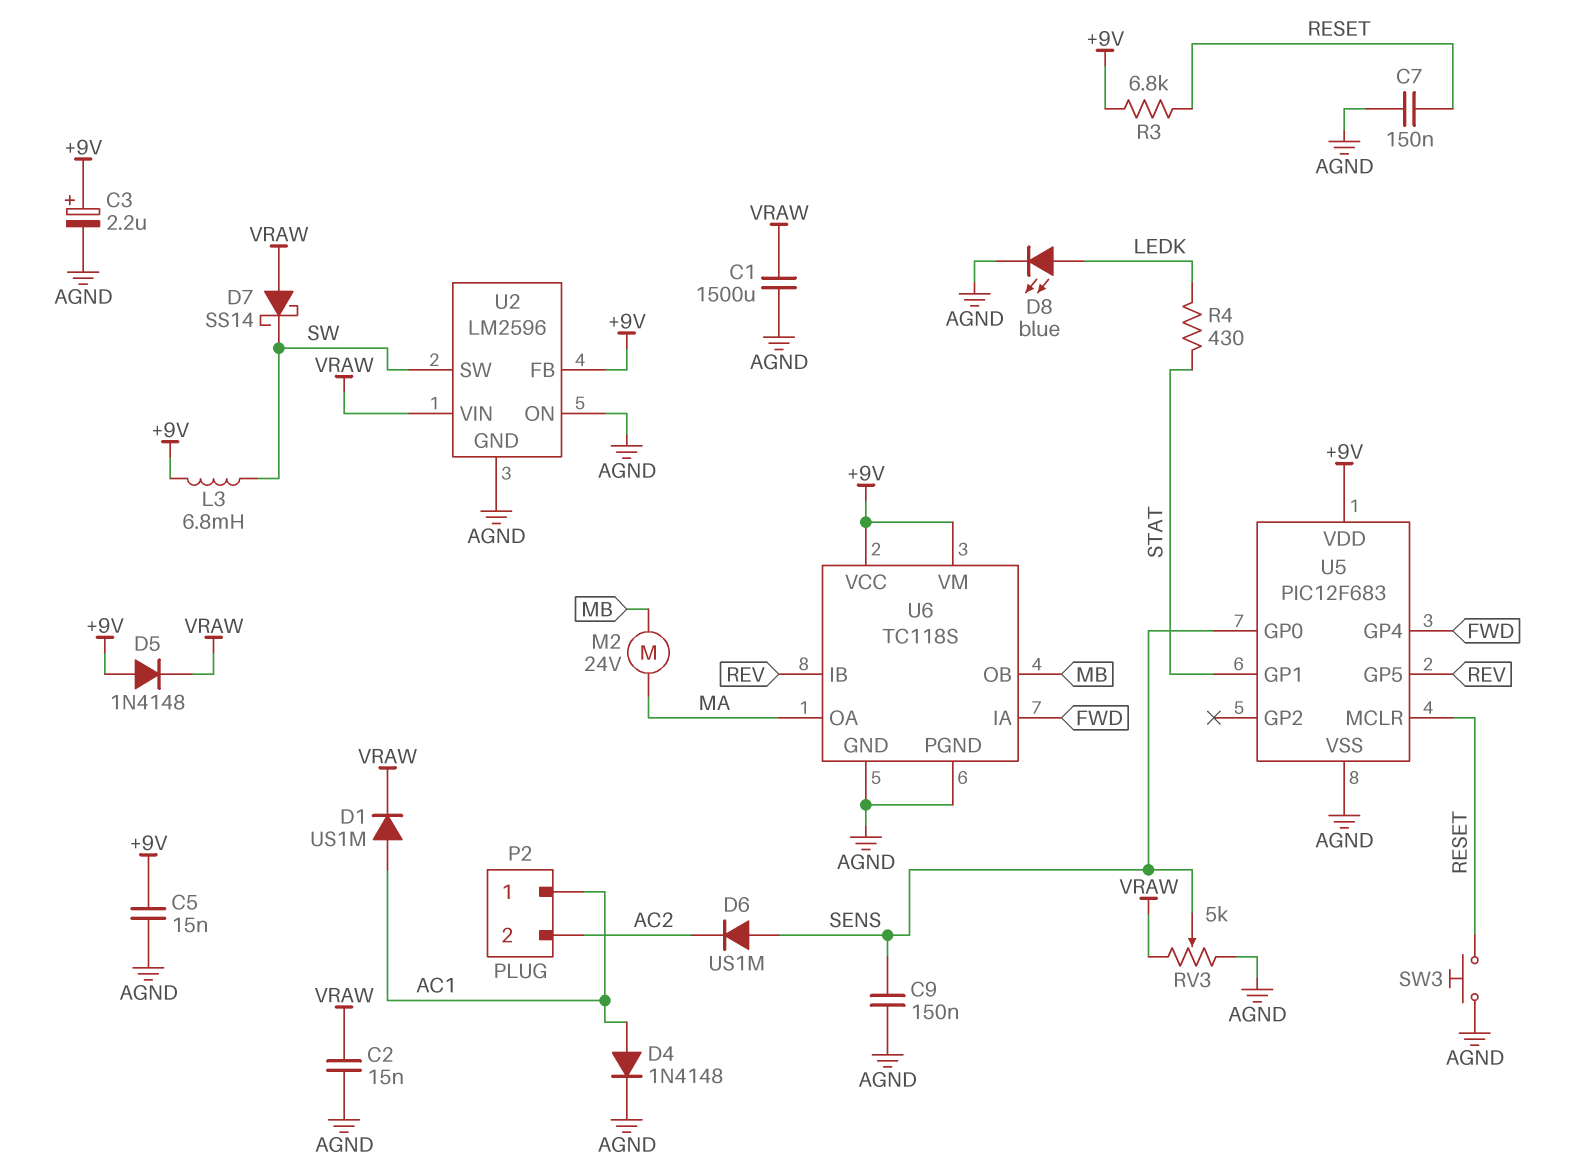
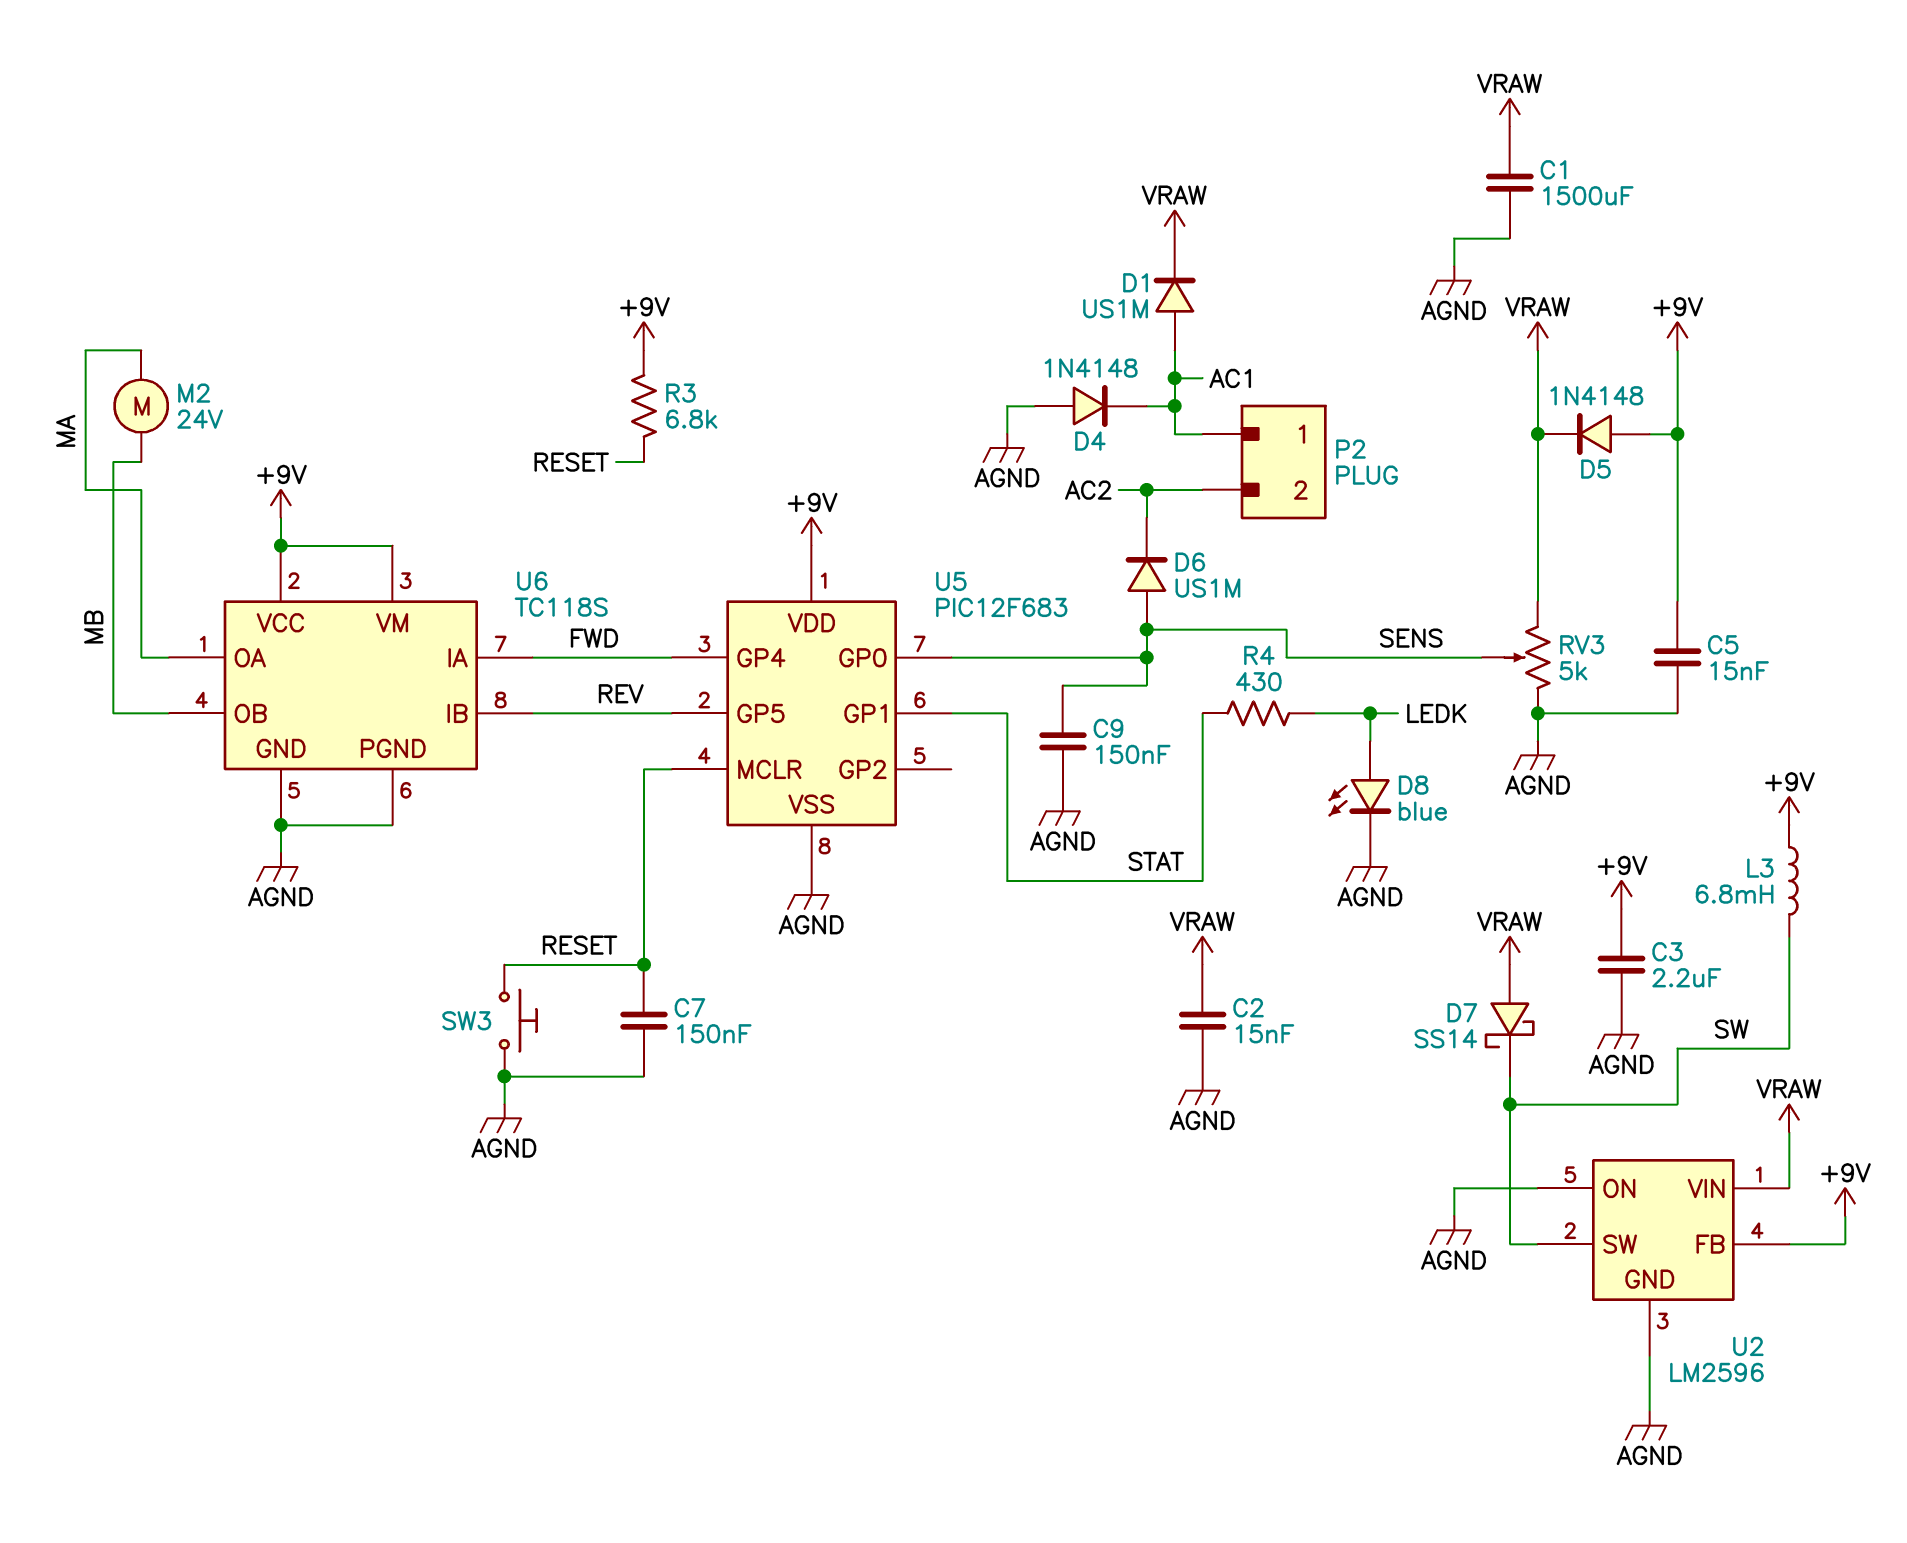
C3: 2.2uF (plus +9V, minus AGND) -> 2.2uF (+9V, AGND)
D4: diode 1N4148 (A AC1, K AGND) -> diode 1N4148 (A AGND, K AC1)

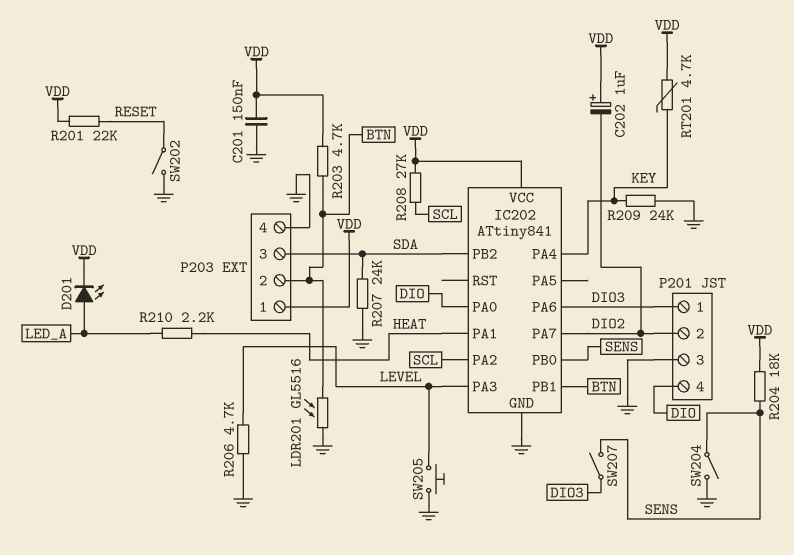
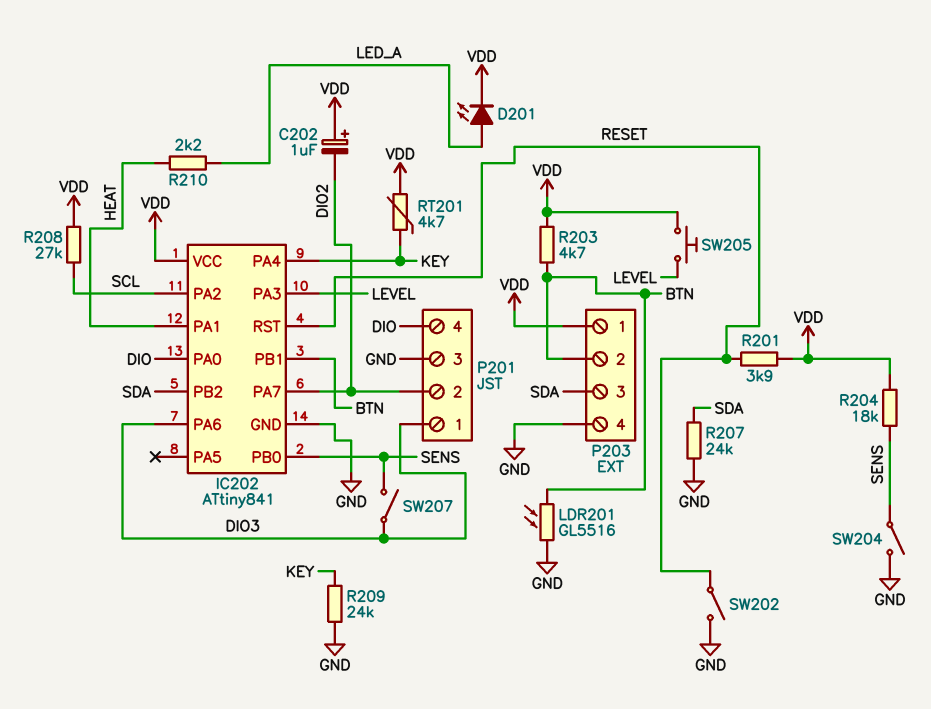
C201: 150nF (GND, VDD) -> none
IC202 pin RST: none -> RESET
R201: 22k (RESET, VDD) -> 3.9k (RESET, VDD)
R206: 4.7k (GND, LEVEL) -> none
SW205: button (GND, LEVEL) -> button (LEVEL, VDD)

◆ The task: Where the word "AGND" occurs in a line of the records, copy that line.

◆ Result of this exercise:
C3: 2.2uF (plus +9V, minus AGND) -> 2.2uF (+9V, AGND)
D4: diode 1N4148 (A AC1, K AGND) -> diode 1N4148 (A AGND, K AC1)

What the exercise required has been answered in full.